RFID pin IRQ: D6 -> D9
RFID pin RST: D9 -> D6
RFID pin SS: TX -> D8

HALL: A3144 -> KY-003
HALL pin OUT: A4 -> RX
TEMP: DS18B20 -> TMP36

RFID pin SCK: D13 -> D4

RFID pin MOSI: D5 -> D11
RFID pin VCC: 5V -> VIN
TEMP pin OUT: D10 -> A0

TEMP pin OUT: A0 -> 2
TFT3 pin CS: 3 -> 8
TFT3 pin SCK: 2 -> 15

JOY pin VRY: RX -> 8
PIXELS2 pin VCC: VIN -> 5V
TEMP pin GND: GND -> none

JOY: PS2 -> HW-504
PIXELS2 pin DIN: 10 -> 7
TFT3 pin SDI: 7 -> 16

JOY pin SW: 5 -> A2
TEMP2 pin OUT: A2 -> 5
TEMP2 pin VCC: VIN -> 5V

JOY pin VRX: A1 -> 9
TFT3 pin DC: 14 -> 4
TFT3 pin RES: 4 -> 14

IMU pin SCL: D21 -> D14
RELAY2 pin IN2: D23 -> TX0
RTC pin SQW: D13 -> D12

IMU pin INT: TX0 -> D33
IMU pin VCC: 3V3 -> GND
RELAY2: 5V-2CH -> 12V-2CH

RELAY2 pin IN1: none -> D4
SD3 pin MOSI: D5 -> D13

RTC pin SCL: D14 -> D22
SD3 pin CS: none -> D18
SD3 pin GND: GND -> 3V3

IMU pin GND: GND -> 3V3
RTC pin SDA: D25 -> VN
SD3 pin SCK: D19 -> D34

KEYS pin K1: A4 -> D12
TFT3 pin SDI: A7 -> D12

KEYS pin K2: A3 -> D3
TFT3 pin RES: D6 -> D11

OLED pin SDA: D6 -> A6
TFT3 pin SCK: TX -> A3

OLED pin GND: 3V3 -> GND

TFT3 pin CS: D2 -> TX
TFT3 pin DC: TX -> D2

········

= What is expected =
Would you filter the records and copy out each line containing "RFID"?

= Result =
RFID pin IRQ: D6 -> D9
RFID pin RST: D9 -> D6
RFID pin SS: TX -> D8
RFID pin SCK: D13 -> D4
RFID pin MOSI: D5 -> D11
RFID pin VCC: 5V -> VIN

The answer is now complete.